• **Task goal**:
Extract the lines that carry the string "test" from the listing.

• **Working data**:
*** Begin section ***

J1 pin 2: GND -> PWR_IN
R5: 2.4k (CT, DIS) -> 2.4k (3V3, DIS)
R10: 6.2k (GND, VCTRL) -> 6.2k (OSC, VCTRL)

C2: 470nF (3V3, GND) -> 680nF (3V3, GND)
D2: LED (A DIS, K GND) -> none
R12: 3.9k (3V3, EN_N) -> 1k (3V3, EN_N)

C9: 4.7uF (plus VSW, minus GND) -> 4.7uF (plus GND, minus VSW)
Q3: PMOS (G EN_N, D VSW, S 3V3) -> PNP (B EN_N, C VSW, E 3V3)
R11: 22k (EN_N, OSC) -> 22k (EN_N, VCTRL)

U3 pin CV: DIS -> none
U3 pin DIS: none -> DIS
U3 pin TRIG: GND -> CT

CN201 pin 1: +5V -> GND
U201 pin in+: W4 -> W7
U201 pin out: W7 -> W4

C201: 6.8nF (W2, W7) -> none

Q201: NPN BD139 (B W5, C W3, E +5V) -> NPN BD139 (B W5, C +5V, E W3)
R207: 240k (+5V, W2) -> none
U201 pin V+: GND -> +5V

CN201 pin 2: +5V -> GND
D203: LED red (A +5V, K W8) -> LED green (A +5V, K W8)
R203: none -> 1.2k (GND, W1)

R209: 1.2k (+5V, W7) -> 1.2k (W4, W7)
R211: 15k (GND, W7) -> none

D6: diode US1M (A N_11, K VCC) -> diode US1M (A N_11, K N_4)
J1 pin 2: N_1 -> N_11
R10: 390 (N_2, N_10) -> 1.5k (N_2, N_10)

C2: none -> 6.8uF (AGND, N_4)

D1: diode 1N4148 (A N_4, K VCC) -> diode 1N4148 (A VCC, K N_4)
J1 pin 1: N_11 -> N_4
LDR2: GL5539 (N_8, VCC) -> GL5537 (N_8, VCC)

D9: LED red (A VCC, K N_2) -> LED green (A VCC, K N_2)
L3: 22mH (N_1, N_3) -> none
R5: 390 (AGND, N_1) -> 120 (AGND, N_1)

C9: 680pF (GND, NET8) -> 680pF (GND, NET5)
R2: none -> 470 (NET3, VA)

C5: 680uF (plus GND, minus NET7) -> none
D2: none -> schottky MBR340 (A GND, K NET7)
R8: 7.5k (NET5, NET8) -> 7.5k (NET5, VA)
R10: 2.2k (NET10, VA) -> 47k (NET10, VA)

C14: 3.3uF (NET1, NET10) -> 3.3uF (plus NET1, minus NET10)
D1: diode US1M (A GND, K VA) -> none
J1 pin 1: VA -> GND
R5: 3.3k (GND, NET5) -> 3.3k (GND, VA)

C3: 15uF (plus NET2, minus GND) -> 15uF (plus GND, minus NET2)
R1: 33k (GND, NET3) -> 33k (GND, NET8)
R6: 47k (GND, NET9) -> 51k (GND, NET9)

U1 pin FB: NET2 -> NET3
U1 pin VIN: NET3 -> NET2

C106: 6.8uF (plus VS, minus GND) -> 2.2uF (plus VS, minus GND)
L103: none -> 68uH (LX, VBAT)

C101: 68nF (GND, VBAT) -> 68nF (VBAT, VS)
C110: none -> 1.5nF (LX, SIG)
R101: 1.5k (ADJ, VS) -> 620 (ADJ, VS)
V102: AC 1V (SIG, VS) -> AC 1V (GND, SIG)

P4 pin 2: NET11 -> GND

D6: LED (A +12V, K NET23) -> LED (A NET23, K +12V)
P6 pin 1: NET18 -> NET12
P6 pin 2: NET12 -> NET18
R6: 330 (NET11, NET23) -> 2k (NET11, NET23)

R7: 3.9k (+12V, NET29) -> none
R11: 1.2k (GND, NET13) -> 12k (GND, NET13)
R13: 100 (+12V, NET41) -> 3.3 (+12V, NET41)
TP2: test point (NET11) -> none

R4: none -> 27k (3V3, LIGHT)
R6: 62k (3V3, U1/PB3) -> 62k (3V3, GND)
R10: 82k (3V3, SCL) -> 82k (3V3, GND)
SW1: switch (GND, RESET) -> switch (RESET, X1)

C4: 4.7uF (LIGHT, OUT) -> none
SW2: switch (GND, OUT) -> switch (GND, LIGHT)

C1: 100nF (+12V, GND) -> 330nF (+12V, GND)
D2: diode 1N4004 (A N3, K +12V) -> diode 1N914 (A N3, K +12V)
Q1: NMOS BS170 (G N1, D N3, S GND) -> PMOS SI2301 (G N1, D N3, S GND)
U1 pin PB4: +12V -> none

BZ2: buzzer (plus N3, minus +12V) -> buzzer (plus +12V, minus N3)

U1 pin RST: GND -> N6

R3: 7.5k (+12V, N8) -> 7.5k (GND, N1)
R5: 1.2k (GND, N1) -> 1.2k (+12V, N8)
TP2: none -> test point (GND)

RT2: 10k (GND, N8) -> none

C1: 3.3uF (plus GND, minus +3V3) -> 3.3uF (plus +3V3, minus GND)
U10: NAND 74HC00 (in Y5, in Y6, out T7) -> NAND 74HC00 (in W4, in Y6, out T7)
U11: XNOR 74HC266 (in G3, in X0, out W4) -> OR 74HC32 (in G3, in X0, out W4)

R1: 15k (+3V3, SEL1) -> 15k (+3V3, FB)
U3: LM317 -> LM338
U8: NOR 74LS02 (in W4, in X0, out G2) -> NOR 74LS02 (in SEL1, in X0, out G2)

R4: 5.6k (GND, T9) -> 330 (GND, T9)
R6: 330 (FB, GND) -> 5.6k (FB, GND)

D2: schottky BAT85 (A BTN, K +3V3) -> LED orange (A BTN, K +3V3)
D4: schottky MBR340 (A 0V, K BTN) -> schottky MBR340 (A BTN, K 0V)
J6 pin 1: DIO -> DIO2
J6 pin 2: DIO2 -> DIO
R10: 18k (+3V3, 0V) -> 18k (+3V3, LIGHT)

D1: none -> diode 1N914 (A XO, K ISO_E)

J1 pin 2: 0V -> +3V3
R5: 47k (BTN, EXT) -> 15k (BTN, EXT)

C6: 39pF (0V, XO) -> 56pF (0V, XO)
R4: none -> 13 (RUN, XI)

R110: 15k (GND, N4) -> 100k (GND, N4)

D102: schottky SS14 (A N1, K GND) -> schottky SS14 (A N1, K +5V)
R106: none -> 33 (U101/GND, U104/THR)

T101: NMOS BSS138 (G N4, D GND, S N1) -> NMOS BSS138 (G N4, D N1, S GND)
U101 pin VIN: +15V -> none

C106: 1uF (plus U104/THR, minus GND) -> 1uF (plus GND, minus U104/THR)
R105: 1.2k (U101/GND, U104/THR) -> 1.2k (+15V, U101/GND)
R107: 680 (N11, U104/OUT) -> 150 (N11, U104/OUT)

*** End section ***

• **Exercise response**:
TP2: test point (NET11) -> none
TP2: none -> test point (GND)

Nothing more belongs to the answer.